> _PROBLEM REQUIREMENTS_: Reproduce only the lines that run from the line with "tan 1x4 plate [290,237,392,349]" to the last line of the material, both ends included, exactly as they appear.

> _RECORD EXTRACTS_:
══════════════════════════════

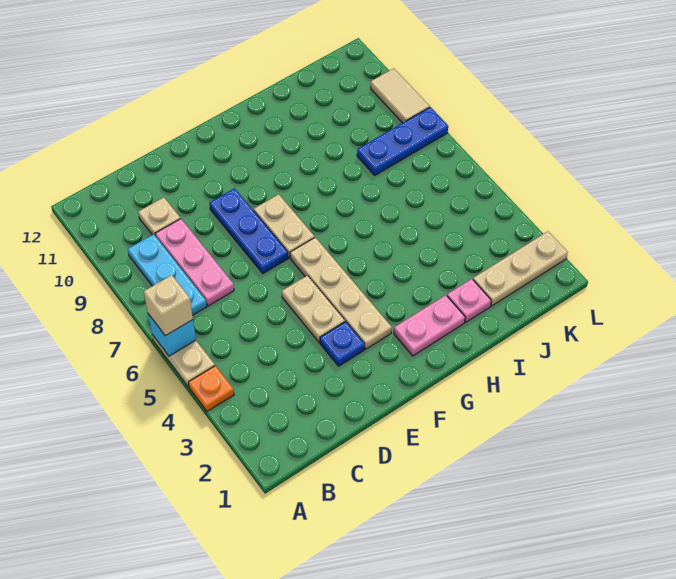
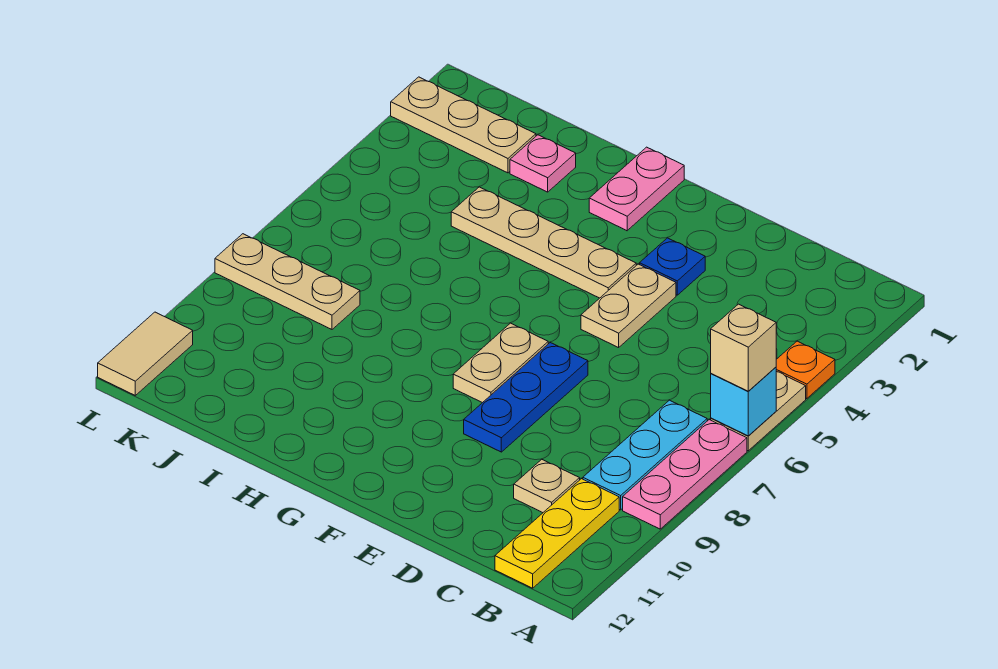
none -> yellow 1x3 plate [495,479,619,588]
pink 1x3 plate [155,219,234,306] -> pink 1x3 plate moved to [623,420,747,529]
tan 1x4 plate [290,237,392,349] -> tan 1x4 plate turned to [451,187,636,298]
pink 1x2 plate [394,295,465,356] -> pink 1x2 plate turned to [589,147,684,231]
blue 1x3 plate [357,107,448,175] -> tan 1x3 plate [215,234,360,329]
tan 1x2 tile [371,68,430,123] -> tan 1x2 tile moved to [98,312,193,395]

══════════════════════════════

> _YOUR SOLUTION_:
tan 1x4 plate [290,237,392,349] -> tan 1x4 plate turned to [451,187,636,298]
pink 1x2 plate [394,295,465,356] -> pink 1x2 plate turned to [589,147,684,231]
blue 1x3 plate [357,107,448,175] -> tan 1x3 plate [215,234,360,329]
tan 1x2 tile [371,68,430,123] -> tan 1x2 tile moved to [98,312,193,395]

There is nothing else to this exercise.